Task to complete: Transcription task. Write out each entry verbatim and exclude any image.

Records:
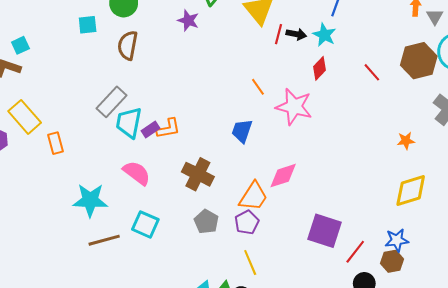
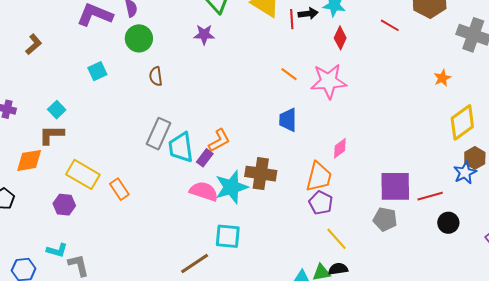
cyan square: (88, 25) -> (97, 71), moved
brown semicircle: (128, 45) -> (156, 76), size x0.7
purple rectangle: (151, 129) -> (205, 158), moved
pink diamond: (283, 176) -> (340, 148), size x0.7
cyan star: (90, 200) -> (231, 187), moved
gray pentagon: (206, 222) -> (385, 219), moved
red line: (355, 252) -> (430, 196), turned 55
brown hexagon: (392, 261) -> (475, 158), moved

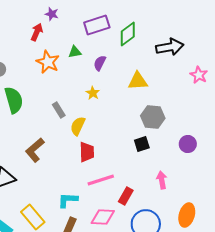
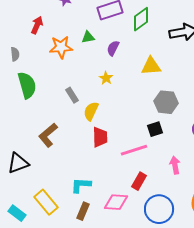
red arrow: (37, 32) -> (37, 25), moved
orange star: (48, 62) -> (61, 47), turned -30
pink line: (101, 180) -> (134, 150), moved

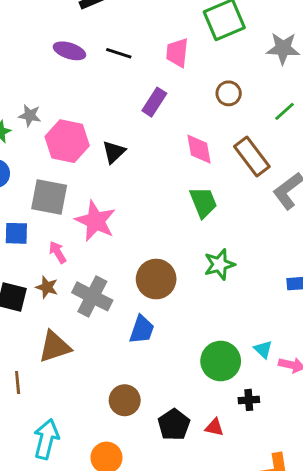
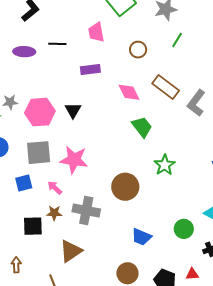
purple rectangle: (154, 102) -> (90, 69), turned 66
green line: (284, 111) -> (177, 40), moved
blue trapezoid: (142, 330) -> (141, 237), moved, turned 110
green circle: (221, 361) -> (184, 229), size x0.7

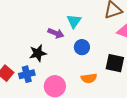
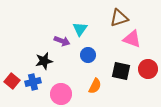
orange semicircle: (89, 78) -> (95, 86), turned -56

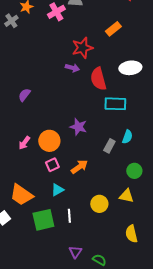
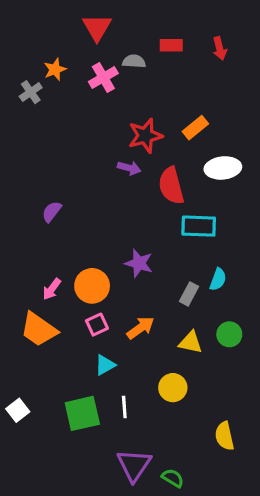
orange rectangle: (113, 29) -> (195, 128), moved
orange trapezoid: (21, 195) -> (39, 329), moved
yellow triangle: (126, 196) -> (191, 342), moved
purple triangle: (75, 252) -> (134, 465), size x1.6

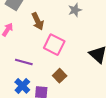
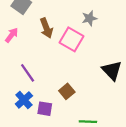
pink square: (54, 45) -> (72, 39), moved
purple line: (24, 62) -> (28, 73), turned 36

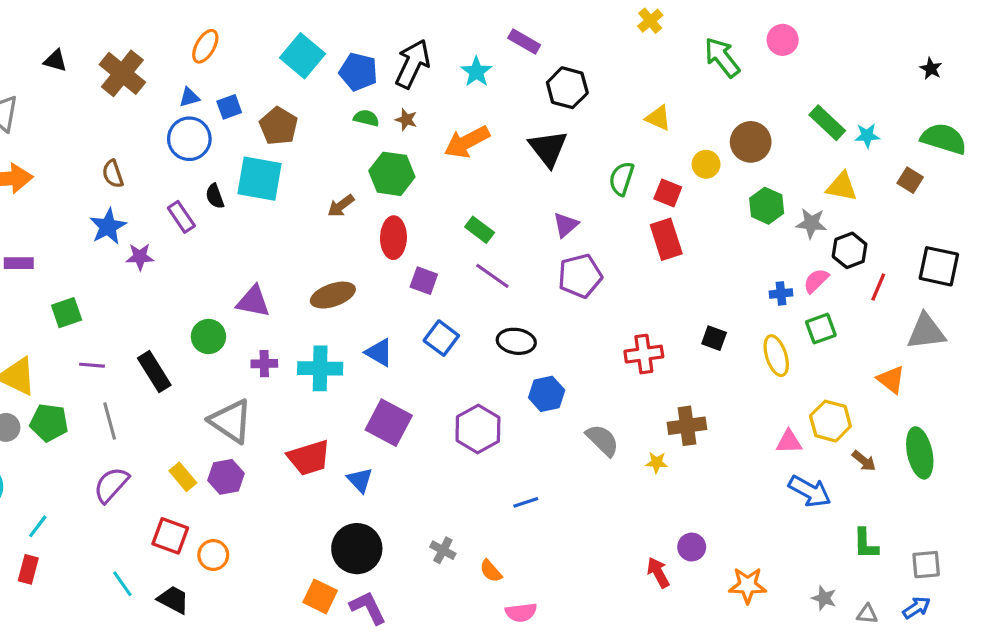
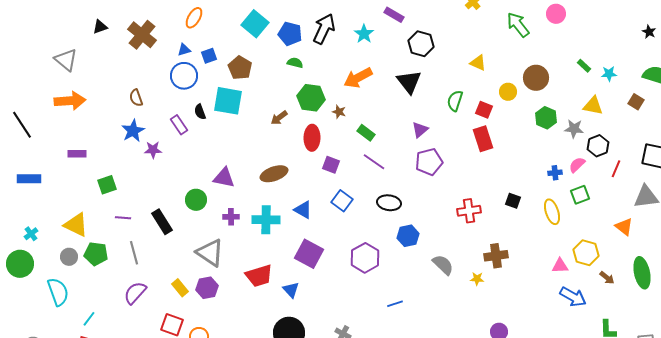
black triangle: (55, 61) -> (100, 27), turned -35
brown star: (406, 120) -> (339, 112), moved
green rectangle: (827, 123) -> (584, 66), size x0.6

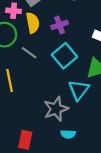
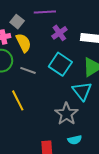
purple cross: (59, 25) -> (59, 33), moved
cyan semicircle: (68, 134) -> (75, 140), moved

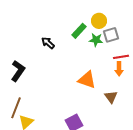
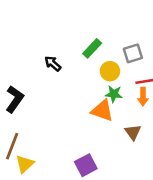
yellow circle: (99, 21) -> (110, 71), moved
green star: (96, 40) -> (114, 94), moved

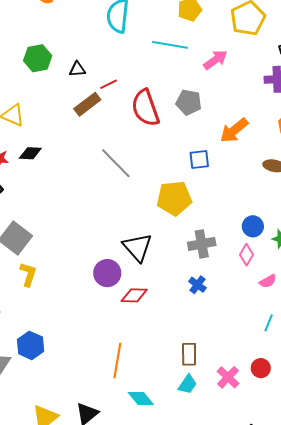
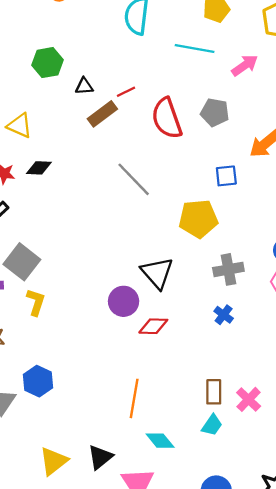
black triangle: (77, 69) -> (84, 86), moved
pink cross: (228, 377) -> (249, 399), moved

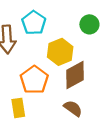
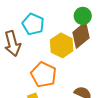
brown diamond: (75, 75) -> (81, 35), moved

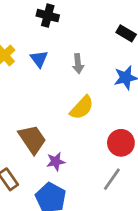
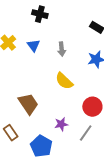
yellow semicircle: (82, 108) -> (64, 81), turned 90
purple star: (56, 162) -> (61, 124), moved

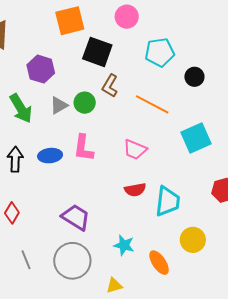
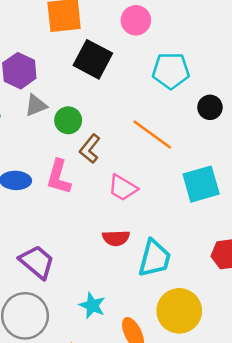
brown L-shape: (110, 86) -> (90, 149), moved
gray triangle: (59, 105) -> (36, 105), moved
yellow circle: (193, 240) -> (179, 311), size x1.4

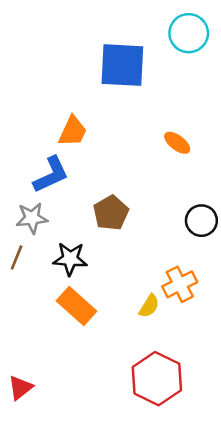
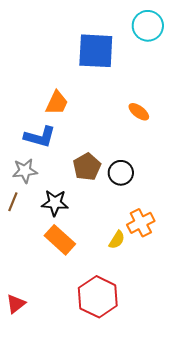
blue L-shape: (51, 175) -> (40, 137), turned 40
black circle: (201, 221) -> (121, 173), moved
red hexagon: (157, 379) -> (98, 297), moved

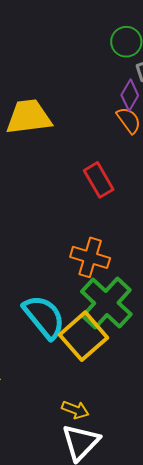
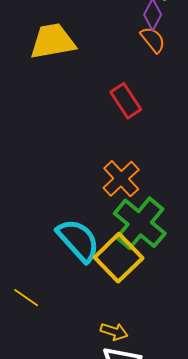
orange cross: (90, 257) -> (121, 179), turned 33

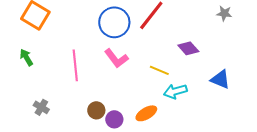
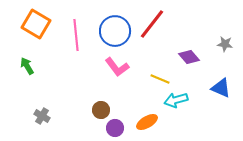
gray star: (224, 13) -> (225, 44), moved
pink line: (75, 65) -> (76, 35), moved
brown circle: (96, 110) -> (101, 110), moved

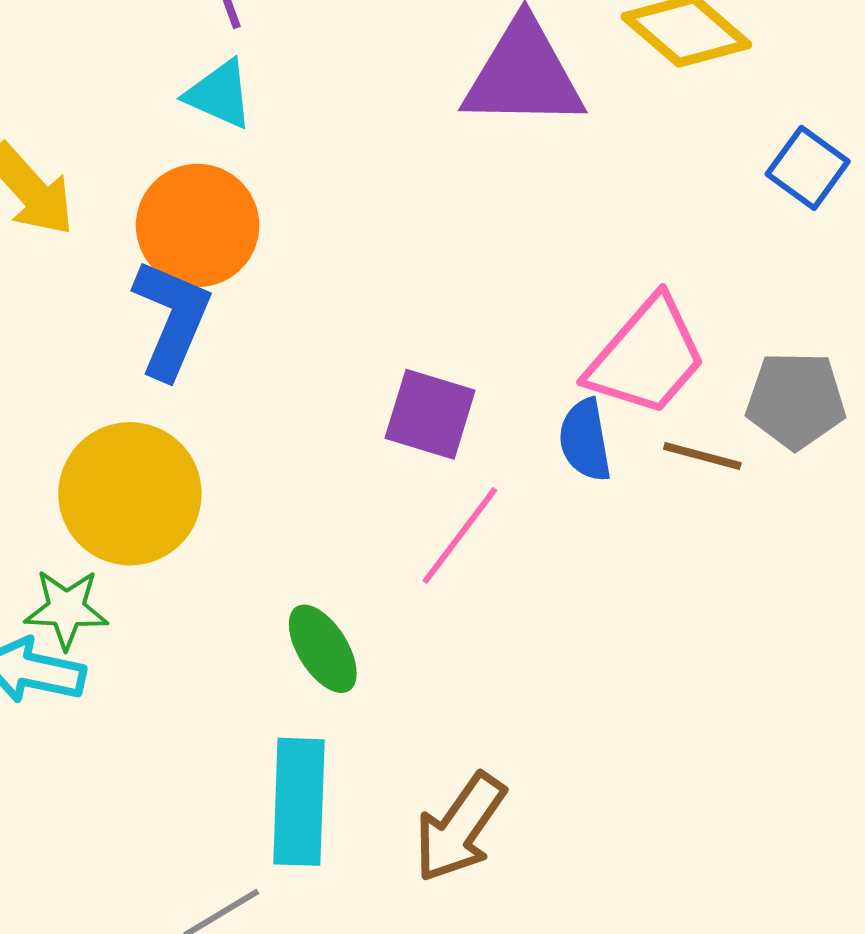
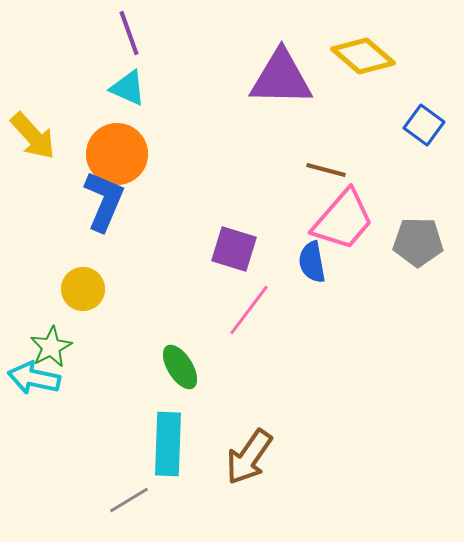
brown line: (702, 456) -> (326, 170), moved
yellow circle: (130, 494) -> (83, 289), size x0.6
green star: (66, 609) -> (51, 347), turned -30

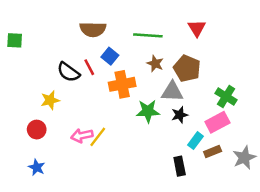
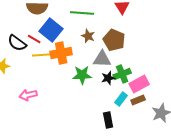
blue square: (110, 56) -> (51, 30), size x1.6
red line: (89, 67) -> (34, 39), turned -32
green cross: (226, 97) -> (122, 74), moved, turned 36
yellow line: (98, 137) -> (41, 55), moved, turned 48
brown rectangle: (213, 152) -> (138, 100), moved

Finished exercise:
cyan square: (88, 25) -> (97, 71), moved
brown semicircle: (128, 45) -> (156, 76), size x0.7
purple rectangle: (151, 129) -> (205, 158), moved
pink diamond: (283, 176) -> (340, 148), size x0.7
cyan star: (90, 200) -> (231, 187), moved
gray pentagon: (206, 222) -> (385, 219), moved
red line: (355, 252) -> (430, 196), turned 55
brown hexagon: (392, 261) -> (475, 158), moved

red arrow: (37, 32) -> (37, 25), moved
orange star: (48, 62) -> (61, 47), turned -30
pink line: (101, 180) -> (134, 150), moved

purple rectangle: (154, 102) -> (90, 69), turned 66
green line: (284, 111) -> (177, 40), moved
blue trapezoid: (142, 330) -> (141, 237), moved, turned 110
green circle: (221, 361) -> (184, 229), size x0.7

orange semicircle: (89, 78) -> (95, 86), turned -56

orange rectangle: (113, 29) -> (195, 128), moved
orange trapezoid: (21, 195) -> (39, 329), moved
yellow triangle: (126, 196) -> (191, 342), moved
purple triangle: (75, 252) -> (134, 465), size x1.6

pink square: (54, 45) -> (72, 39), moved
purple line: (24, 62) -> (28, 73), turned 36

black triangle: (55, 61) -> (100, 27), turned -35
brown star: (406, 120) -> (339, 112), moved
green rectangle: (827, 123) -> (584, 66), size x0.6

purple cross: (59, 25) -> (59, 33), moved
cyan semicircle: (68, 134) -> (75, 140), moved

yellow circle: (99, 21) -> (110, 71), moved
green star: (96, 40) -> (114, 94), moved

black triangle: (77, 69) -> (84, 86), moved
pink cross: (228, 377) -> (249, 399), moved

brown diamond: (75, 75) -> (81, 35), moved

yellow semicircle: (82, 108) -> (64, 81), turned 90
purple star: (56, 162) -> (61, 124), moved

brown L-shape: (110, 86) -> (90, 149), moved
gray triangle: (59, 105) -> (36, 105), moved
yellow circle: (193, 240) -> (179, 311), size x1.4

blue L-shape: (51, 175) -> (40, 137), turned 40
black circle: (201, 221) -> (121, 173), moved
red hexagon: (157, 379) -> (98, 297), moved

orange cross: (90, 257) -> (121, 179), turned 33

gray star: (224, 13) -> (225, 44), moved
pink line: (75, 65) -> (76, 35), moved
brown circle: (96, 110) -> (101, 110), moved

brown line: (702, 456) -> (326, 170), moved
yellow circle: (130, 494) -> (83, 289), size x0.6
green star: (66, 609) -> (51, 347), turned -30

blue square: (110, 56) -> (51, 30), size x1.6
red line: (89, 67) -> (34, 39), turned -32
green cross: (226, 97) -> (122, 74), moved, turned 36
yellow line: (98, 137) -> (41, 55), moved, turned 48
brown rectangle: (213, 152) -> (138, 100), moved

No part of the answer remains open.